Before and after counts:
※
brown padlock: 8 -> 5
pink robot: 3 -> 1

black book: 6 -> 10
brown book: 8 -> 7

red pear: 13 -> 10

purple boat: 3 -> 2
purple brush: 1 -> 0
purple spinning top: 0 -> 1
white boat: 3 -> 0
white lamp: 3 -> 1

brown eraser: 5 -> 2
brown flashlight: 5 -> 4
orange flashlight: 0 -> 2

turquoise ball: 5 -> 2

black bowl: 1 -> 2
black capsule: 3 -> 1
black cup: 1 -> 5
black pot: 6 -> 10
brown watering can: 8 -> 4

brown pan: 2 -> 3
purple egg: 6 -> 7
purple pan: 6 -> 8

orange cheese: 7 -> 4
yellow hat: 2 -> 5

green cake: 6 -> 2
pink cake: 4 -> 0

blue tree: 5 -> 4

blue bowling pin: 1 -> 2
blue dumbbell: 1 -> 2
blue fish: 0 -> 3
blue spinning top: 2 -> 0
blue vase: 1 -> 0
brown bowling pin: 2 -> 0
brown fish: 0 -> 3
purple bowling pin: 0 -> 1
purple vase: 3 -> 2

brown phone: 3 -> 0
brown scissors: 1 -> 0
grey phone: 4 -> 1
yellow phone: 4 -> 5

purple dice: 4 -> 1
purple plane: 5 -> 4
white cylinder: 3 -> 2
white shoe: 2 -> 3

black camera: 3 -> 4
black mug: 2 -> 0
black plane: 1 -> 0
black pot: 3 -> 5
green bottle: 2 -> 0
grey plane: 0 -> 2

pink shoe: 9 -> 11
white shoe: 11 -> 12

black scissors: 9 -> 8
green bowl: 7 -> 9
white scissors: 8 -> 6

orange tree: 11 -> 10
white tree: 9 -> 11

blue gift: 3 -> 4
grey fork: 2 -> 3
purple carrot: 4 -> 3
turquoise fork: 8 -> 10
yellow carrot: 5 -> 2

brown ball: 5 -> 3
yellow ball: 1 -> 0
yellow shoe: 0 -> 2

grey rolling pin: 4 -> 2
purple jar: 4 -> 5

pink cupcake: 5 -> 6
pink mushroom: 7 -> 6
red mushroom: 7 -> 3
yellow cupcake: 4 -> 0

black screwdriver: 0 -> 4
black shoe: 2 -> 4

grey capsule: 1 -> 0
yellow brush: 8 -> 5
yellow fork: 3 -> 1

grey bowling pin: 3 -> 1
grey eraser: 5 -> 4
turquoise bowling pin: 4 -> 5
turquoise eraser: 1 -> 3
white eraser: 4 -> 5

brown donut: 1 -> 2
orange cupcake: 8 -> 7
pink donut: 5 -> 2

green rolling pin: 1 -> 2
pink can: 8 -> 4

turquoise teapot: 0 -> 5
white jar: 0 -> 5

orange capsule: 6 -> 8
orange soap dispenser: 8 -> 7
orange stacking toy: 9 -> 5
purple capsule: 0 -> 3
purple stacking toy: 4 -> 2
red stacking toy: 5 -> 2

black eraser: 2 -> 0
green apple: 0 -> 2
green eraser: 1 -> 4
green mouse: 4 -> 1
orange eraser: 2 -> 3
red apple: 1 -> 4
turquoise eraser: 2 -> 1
※
EXERCISE GOAL: Output the data exactly, from the first line through the line that holds "turquoise ball: 5 -> 2", so that no later line appears.

RESPONSE TO THE EXERCISE:
brown padlock: 8 -> 5
pink robot: 3 -> 1

black book: 6 -> 10
brown book: 8 -> 7

red pear: 13 -> 10

purple boat: 3 -> 2
purple brush: 1 -> 0
purple spinning top: 0 -> 1
white boat: 3 -> 0
white lamp: 3 -> 1

brown eraser: 5 -> 2
brown flashlight: 5 -> 4
orange flashlight: 0 -> 2

turquoise ball: 5 -> 2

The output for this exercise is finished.